Action item: Show, from the records below, all lines that contain the word "right".

• • • • •

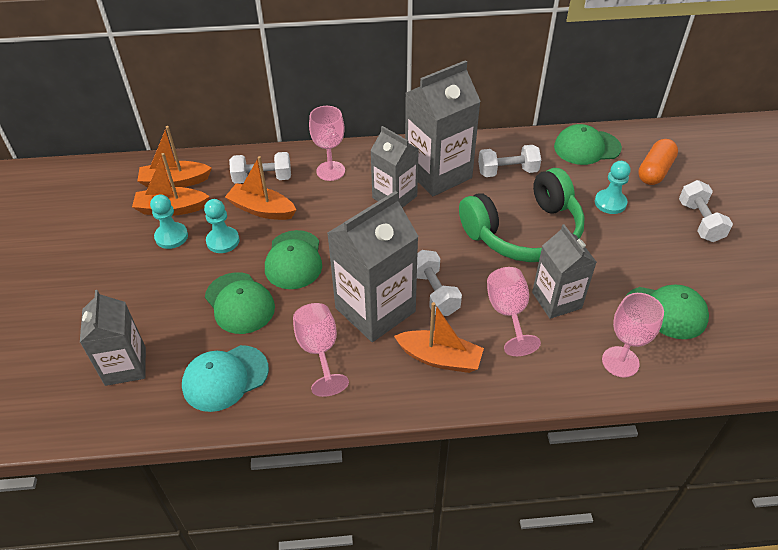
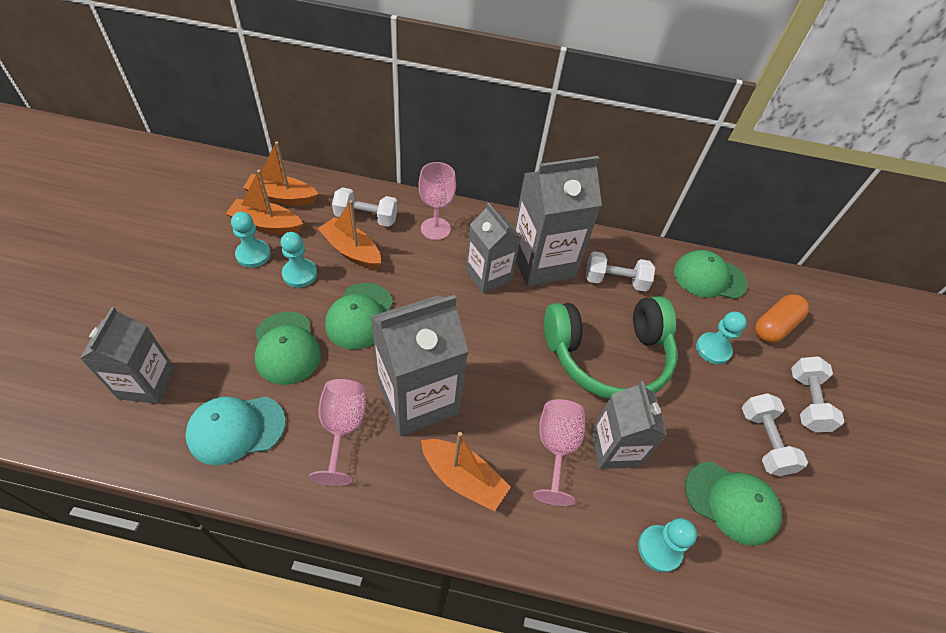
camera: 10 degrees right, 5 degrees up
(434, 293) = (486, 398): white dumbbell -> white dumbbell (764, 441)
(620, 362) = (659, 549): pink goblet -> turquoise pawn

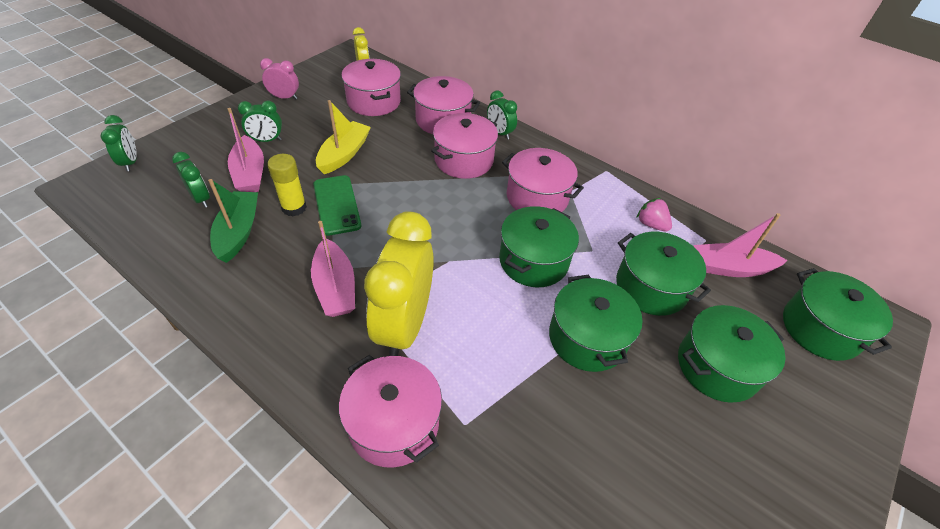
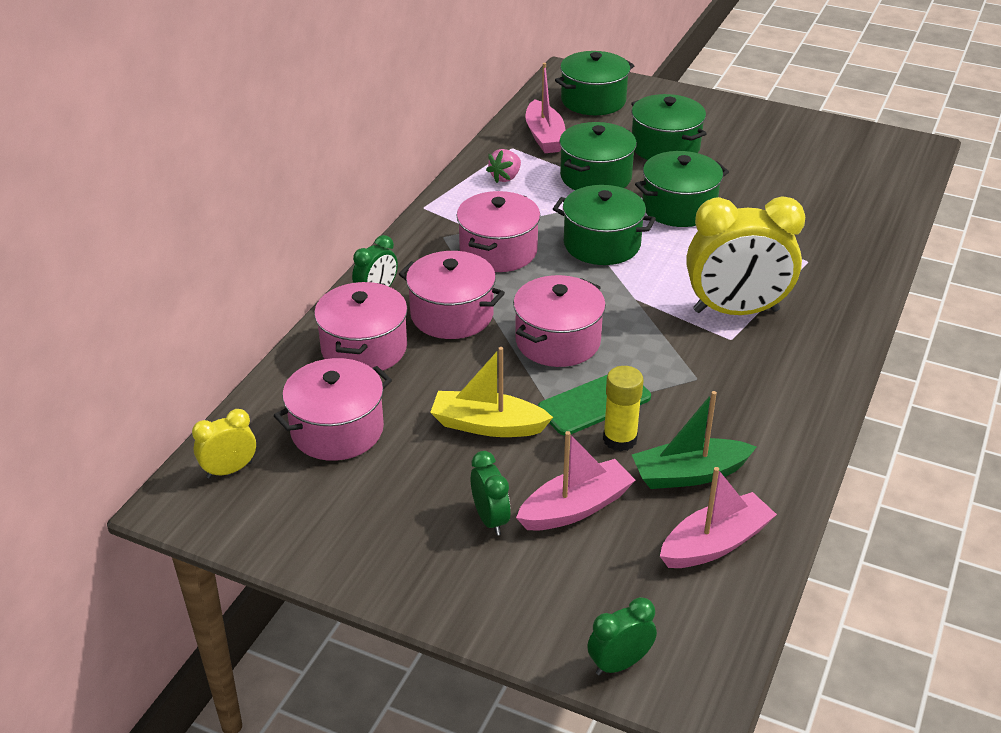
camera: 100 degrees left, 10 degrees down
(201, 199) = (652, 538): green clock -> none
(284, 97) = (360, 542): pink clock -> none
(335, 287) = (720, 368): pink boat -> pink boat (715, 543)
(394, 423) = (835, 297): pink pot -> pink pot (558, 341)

• • • • •

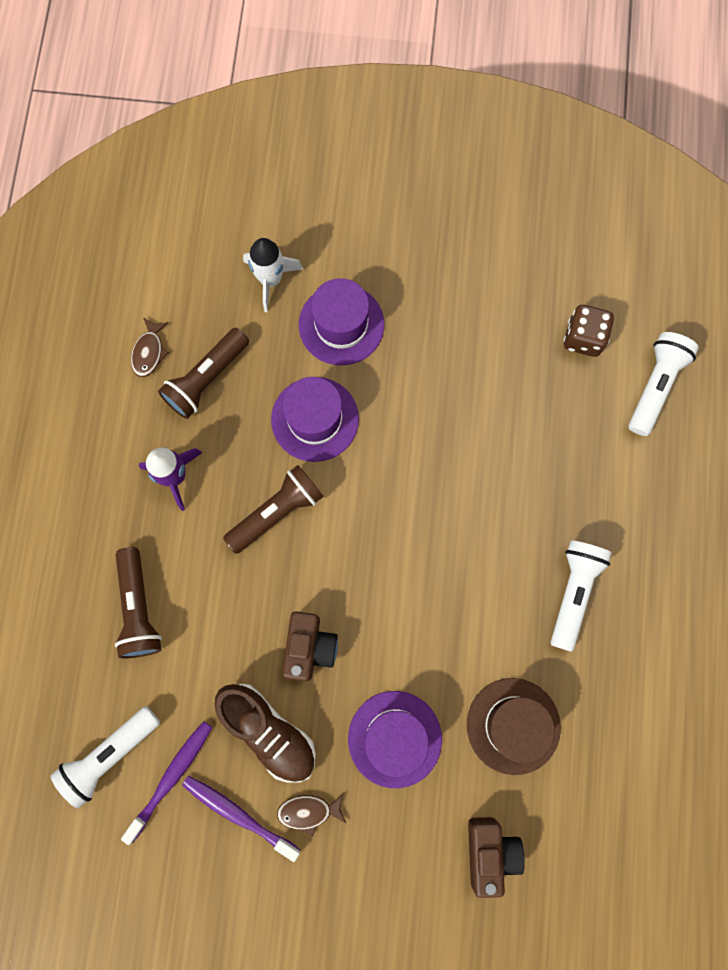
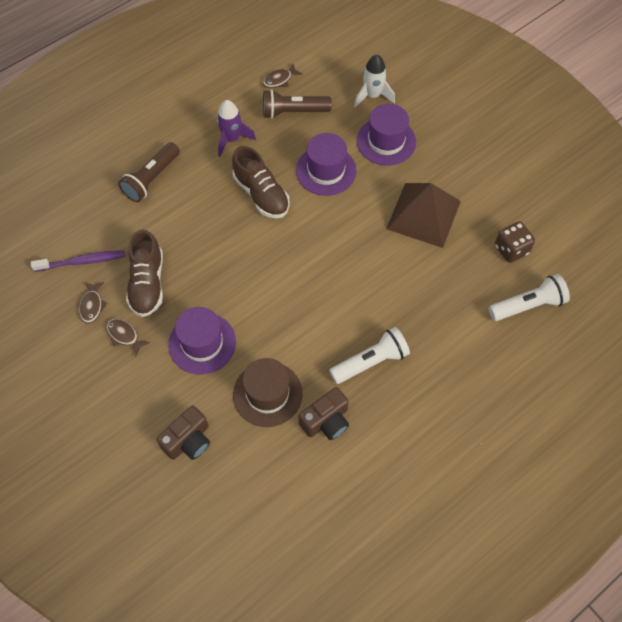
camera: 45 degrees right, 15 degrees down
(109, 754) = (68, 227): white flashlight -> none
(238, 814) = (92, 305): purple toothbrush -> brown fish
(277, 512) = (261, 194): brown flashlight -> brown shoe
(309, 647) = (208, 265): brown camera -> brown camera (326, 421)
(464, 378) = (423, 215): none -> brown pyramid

• • • • •

Answer to the problem:
camera: 10 degrees right, 5 degrees up
camera: 45 degrees right, 15 degrees down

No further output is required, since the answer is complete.